→ **REQUIRED ACTION**:
Everything in the data below is left aside except the lines from the one containing "3 from left) centre" through the one containing "chantier/marron middle left"; repeat those exactly.

→ **MATERIAL FOR THIS TASK**:
= = = =

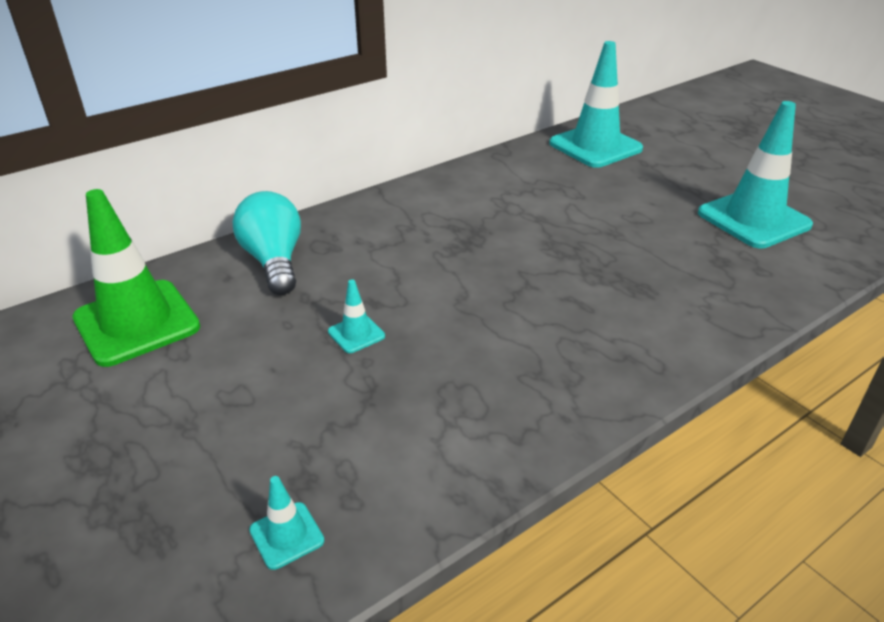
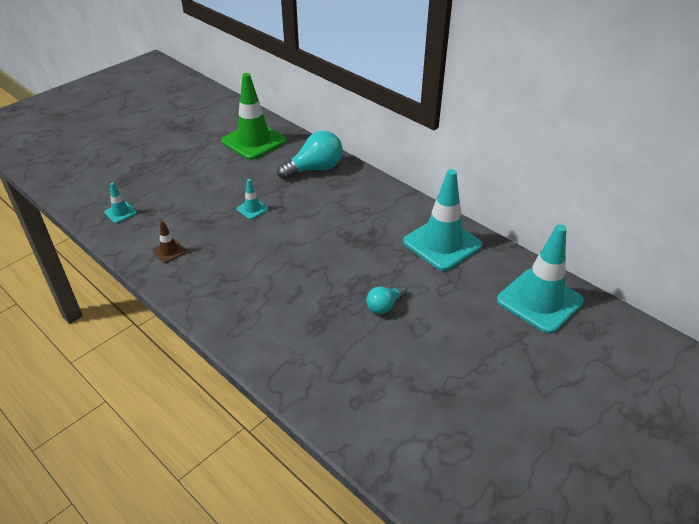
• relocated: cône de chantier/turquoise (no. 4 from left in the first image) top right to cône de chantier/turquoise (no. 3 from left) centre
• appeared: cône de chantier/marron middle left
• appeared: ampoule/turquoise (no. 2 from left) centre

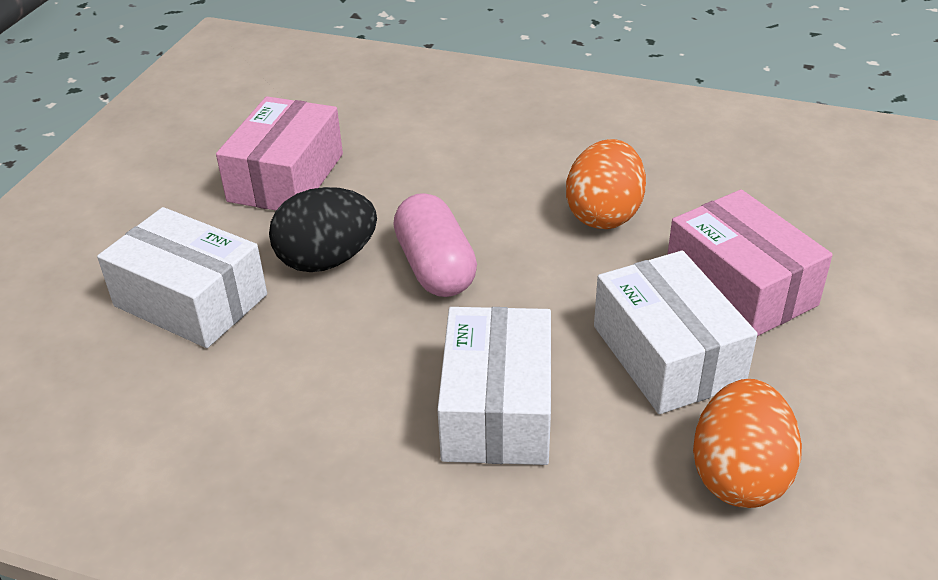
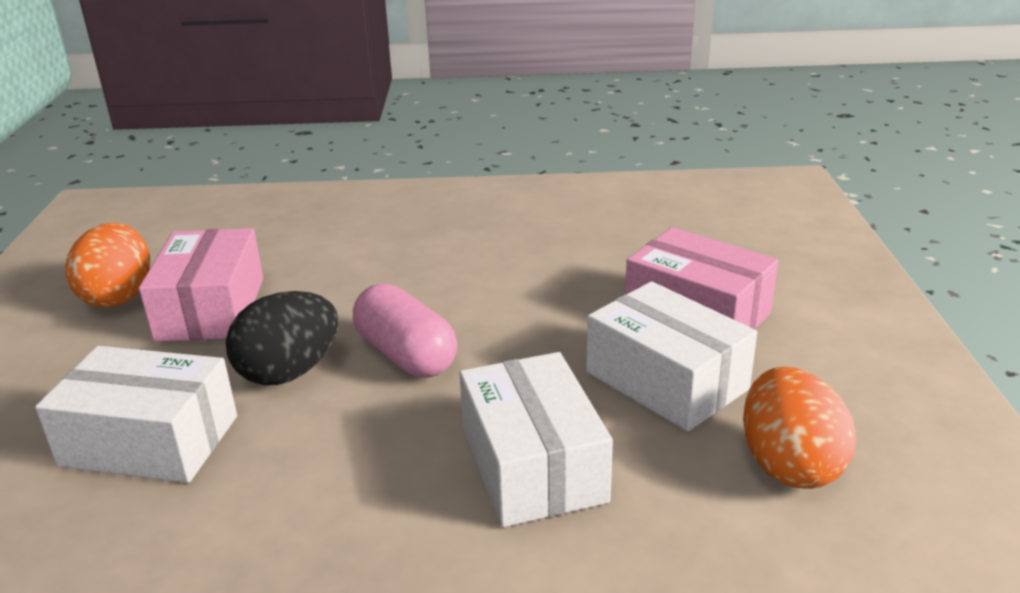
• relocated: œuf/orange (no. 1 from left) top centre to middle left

= = = =

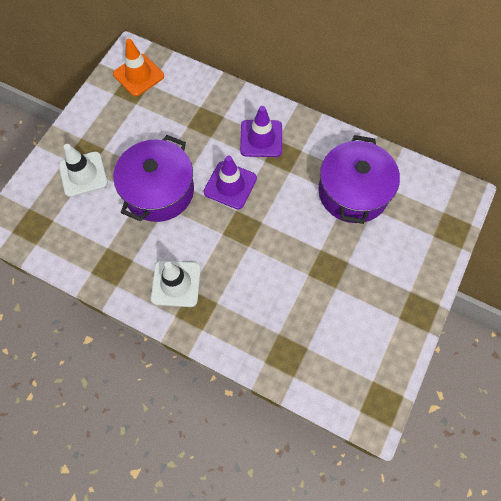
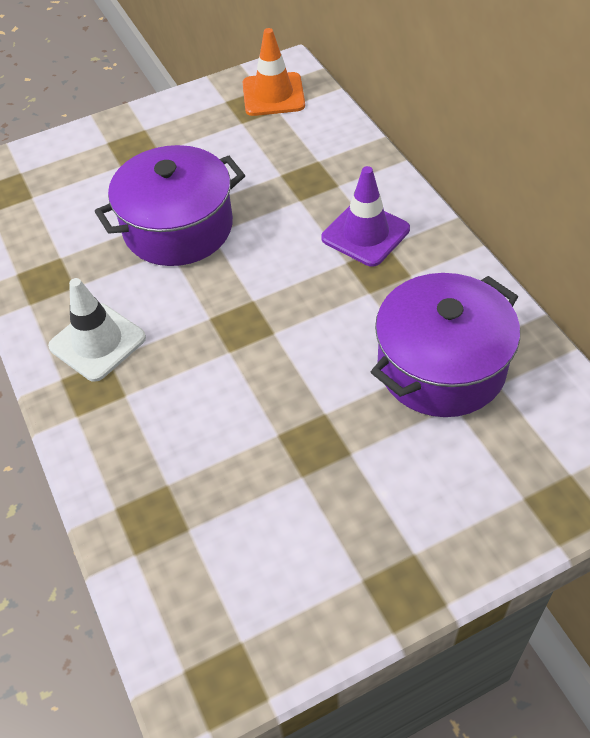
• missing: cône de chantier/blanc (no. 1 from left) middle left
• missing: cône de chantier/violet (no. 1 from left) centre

= = = =

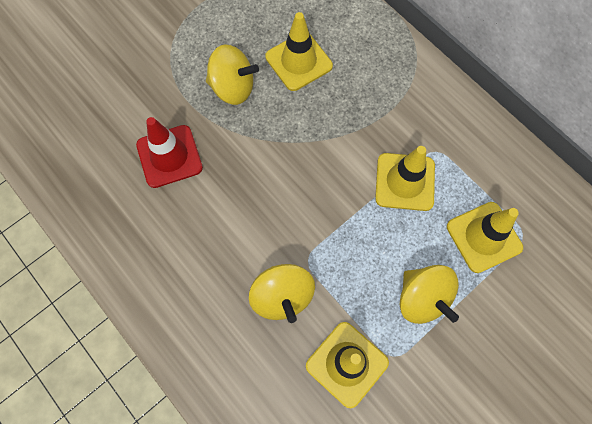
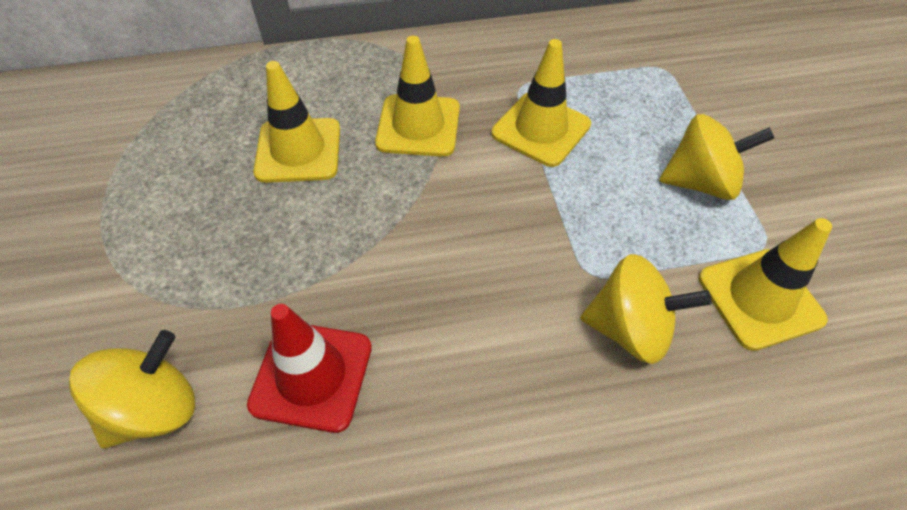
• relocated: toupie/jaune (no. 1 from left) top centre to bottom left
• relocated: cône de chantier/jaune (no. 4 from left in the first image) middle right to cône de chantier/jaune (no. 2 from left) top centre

= = = =

→ **ANSWER FOR THIS EXERCISE**:
• relocated: cône de chantier/turquoise (no. 4 from left in the first image) top right to cône de chantier/turquoise (no. 3 from left) centre
• appeared: cône de chantier/marron middle left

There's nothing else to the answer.